**Data supplied**

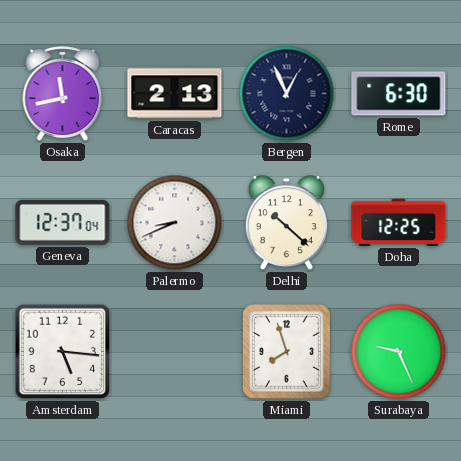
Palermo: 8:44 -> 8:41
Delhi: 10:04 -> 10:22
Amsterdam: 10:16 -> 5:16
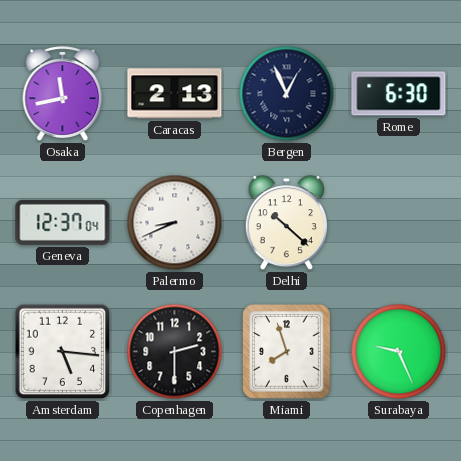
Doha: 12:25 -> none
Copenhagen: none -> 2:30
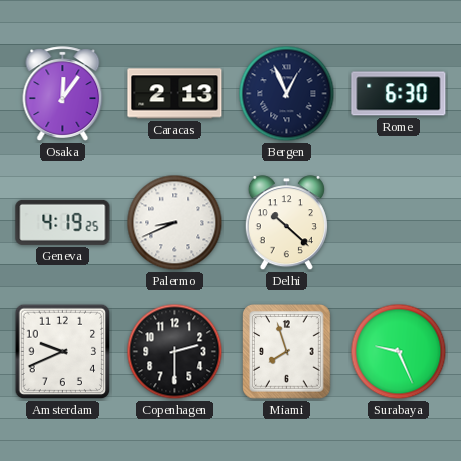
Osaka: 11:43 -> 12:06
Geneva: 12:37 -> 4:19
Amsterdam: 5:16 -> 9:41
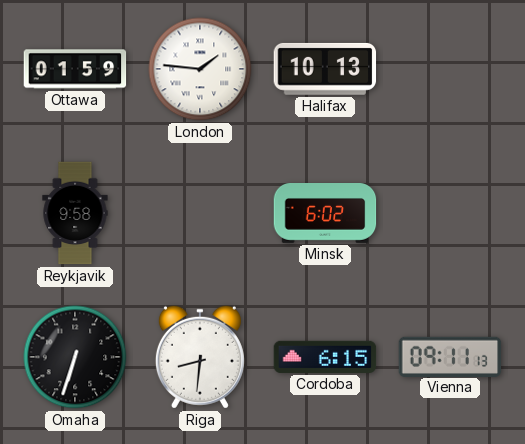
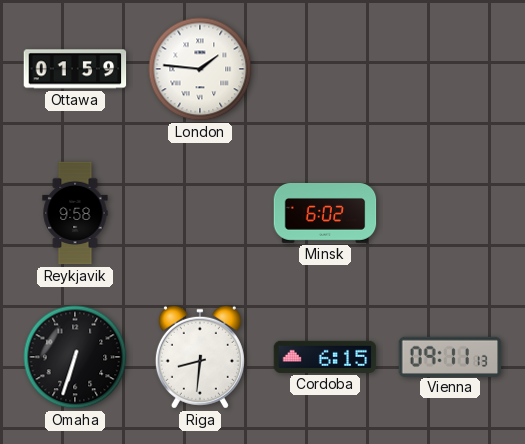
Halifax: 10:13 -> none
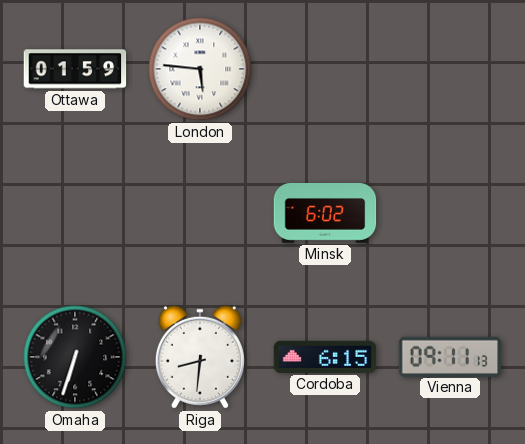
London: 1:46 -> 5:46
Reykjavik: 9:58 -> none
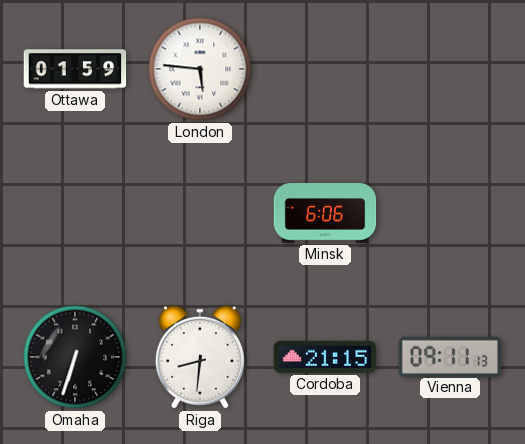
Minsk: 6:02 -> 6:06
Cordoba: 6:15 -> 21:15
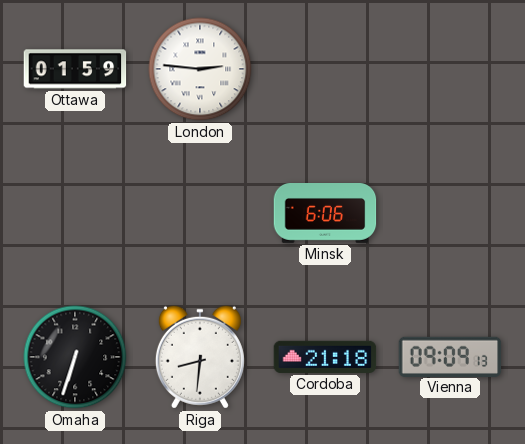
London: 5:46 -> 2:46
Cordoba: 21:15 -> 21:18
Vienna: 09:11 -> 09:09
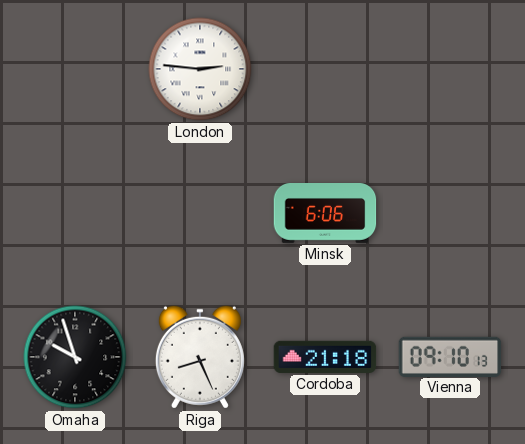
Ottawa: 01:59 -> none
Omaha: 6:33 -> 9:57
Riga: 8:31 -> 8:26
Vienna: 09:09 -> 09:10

==

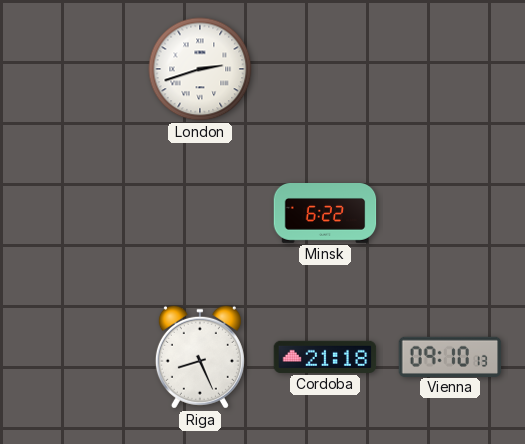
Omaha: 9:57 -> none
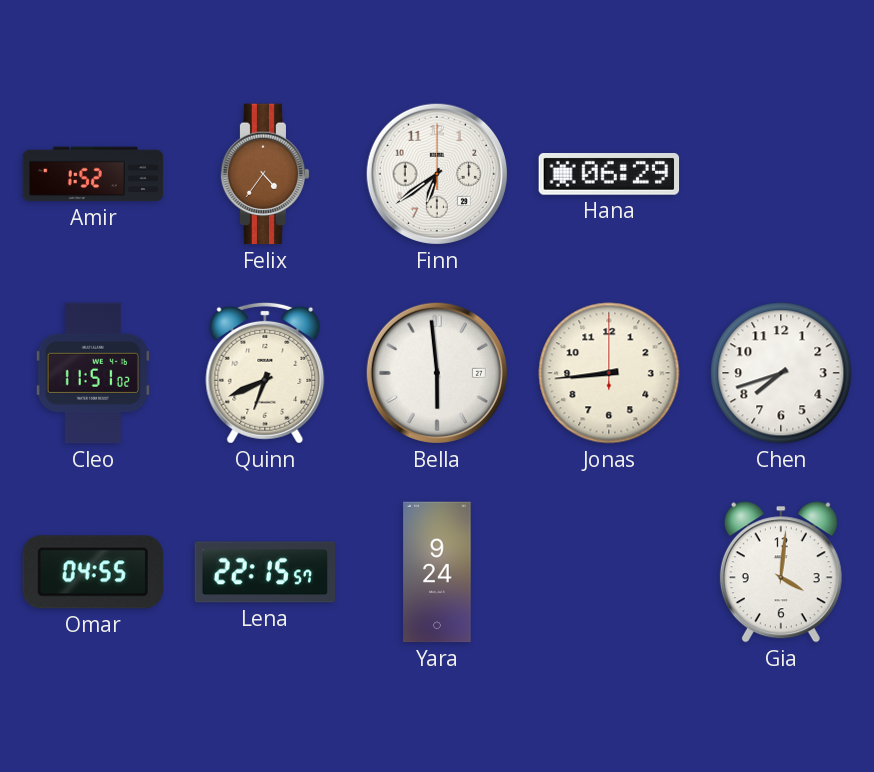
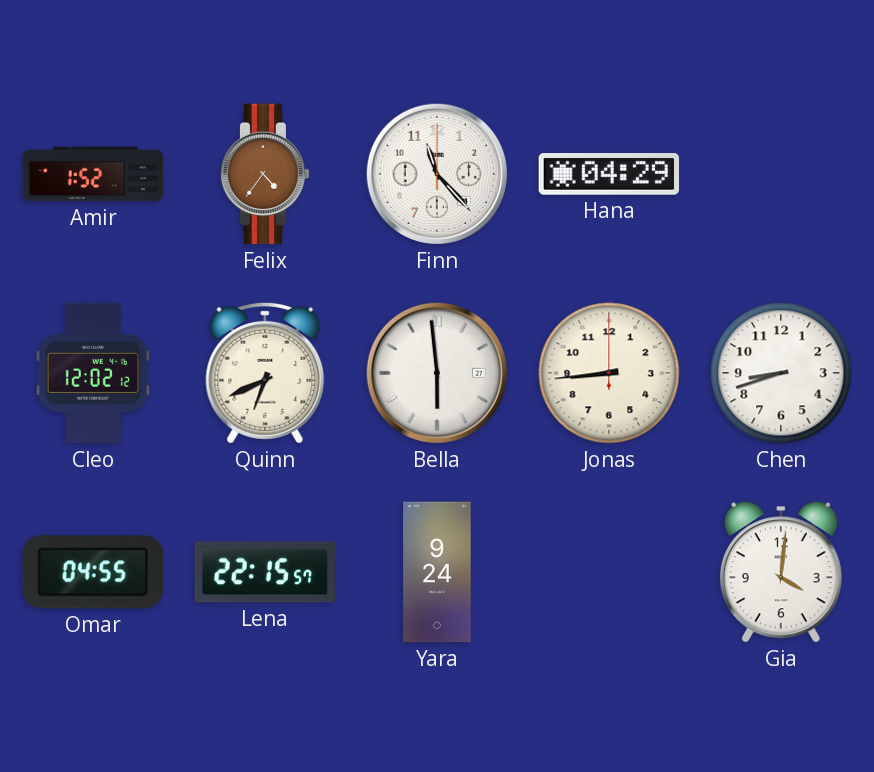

**What this task involves**
Print the rows above word for word, starting with the line that contains "Amsterdam: 10:16 -> 5:16" and going on through the line that contains "Riga: 8:31 -> 8:26". Leave the picture lines out.

**The response**
Amsterdam: 10:16 -> 5:16
Doha: 12:25 -> none
Copenhagen: none -> 2:30
Osaka: 11:43 -> 12:06
Geneva: 12:37 -> 4:19
Amsterdam: 5:16 -> 9:41
Halifax: 10:13 -> none
London: 1:46 -> 5:46
Reykjavik: 9:58 -> none
Minsk: 6:02 -> 6:06
Cordoba: 6:15 -> 21:15
London: 5:46 -> 2:46
Cordoba: 21:15 -> 21:18
Vienna: 09:11 -> 09:09
Ottawa: 01:59 -> none
Omaha: 6:33 -> 9:57
Riga: 8:31 -> 8:26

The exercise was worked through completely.